*Your instructions*
Where in the listing does the string "Someone" appear? Copy every line that holds it.

*Input data*

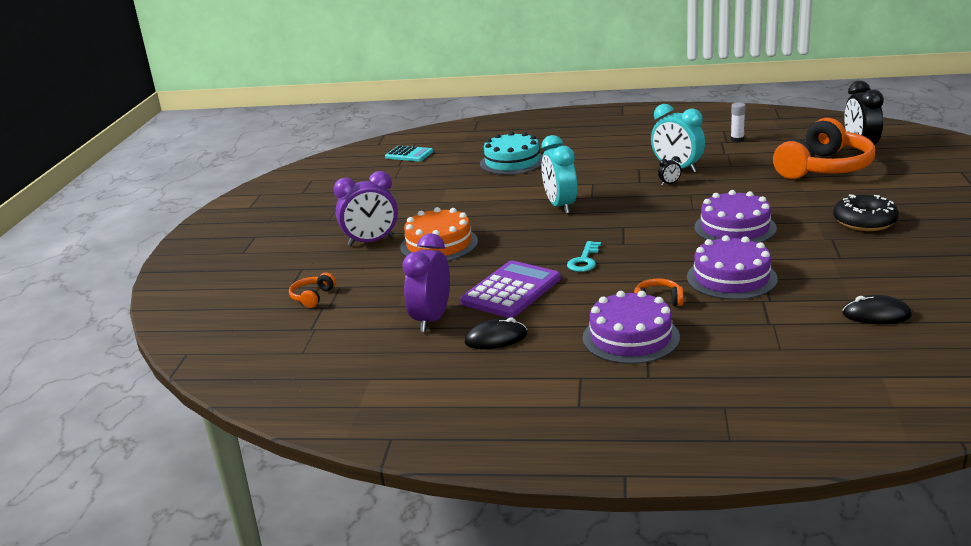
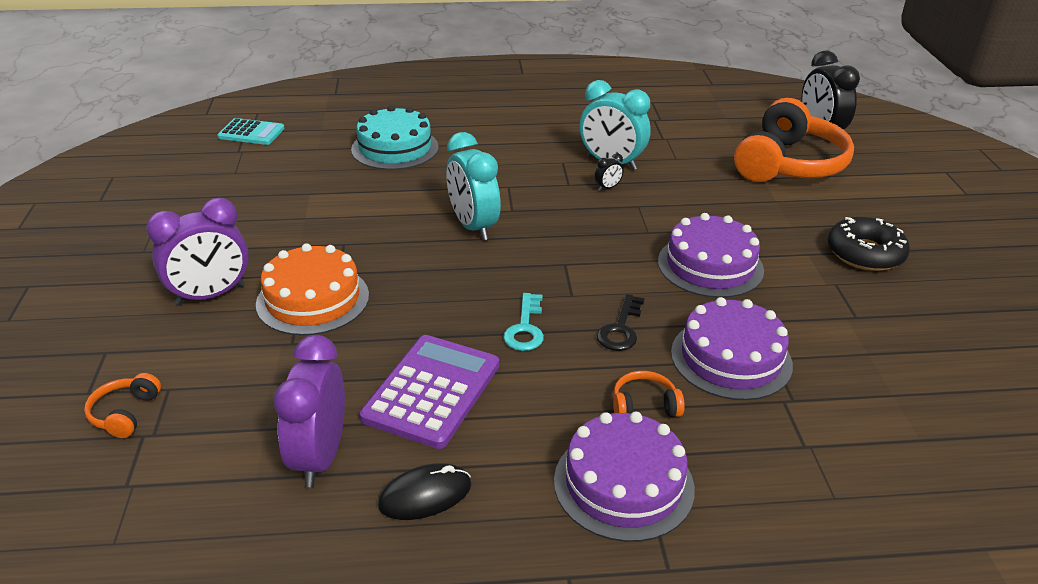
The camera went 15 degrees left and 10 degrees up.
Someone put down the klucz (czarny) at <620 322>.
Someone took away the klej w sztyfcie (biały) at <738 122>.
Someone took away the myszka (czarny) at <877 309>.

*Response area*
Someone put down the klucz (czarny) at <620 322>.
Someone took away the klej w sztyfcie (biały) at <738 122>.
Someone took away the myszka (czarny) at <877 309>.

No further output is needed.